Task statement> An exact reproduction of the records is required. Images must be left out.

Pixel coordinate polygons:
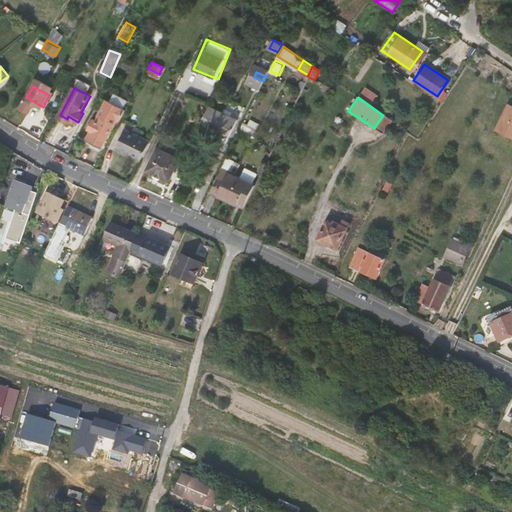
[(126,109),(108,100),(97,121),(95,119),(90,128),(92,129),(95,131),(90,142),(102,149),(118,118),(121,120),(126,109)]
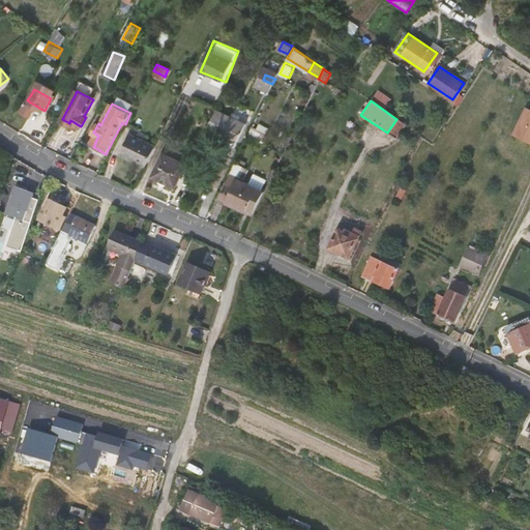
[(529,108),(527,107),(512,136),(529,143),(529,108)]
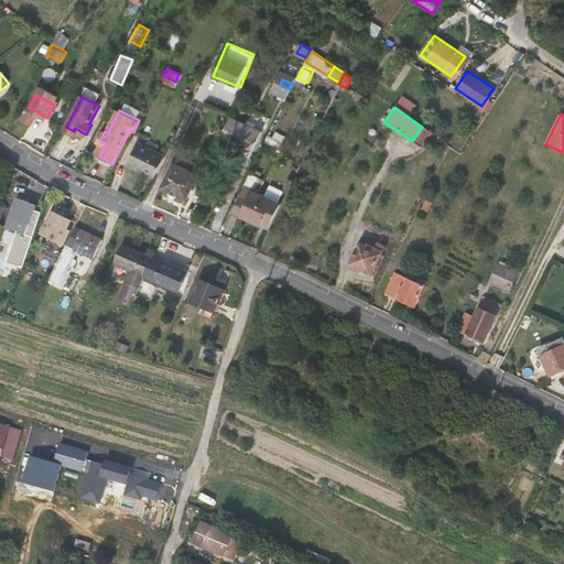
[(262,129),(231,115),(221,134),(246,147),(252,150),(262,129)]
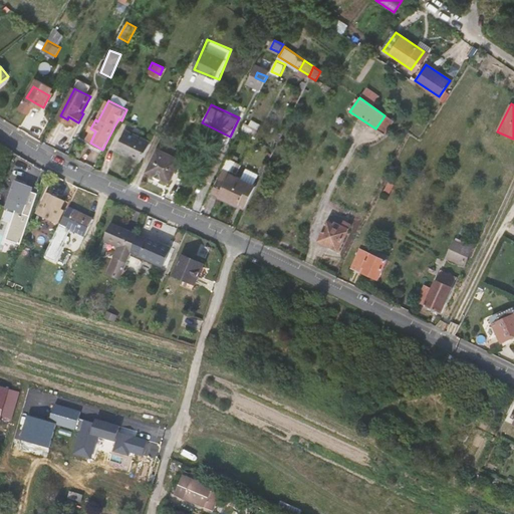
[(247,122),(242,130),(251,135),(256,127),(247,122)]
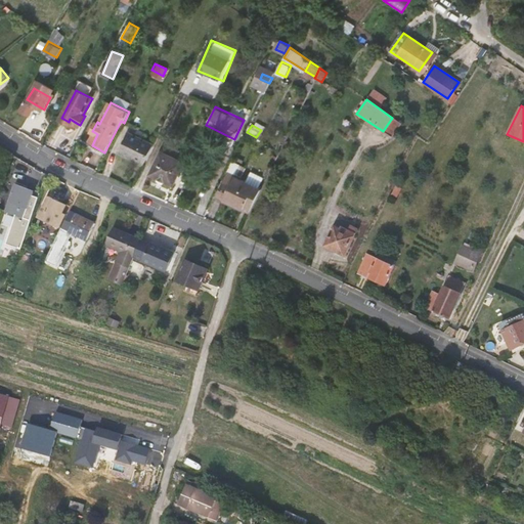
[(129,131),(120,151),(144,164),(155,143),(129,131)]
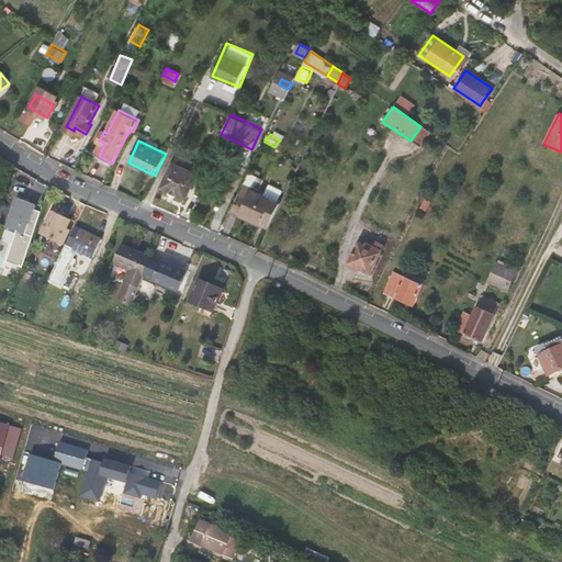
[(101,142),(94,155),(99,156),(104,144),(101,142)]
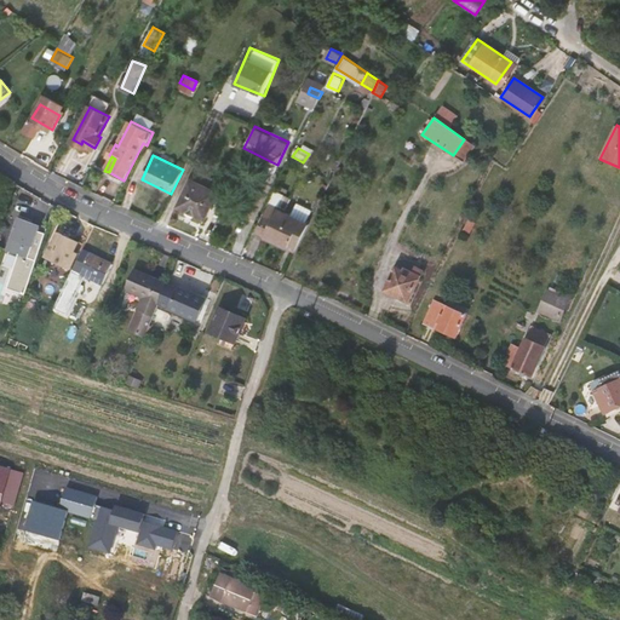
[(196,171),(191,179),(210,188),(213,179),(196,171)]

Response area>
[(126,109),(108,100),(97,121),(95,119),(90,128),(92,129),(95,131),(90,142),(102,149),(118,118),(121,120),(126,109)]
[(529,108),(527,107),(512,136),(529,143),(529,108)]
[(262,129),(231,115),(221,134),(246,147),(252,150),(262,129)]
[(247,122),(242,130),(251,135),(256,127),(247,122)]
[(129,131),(120,151),(144,164),(155,143),(129,131)]
[(101,142),(94,155),(99,156),(104,144),(101,142)]
[(196,171),(191,179),(210,188),(213,179),(196,171)]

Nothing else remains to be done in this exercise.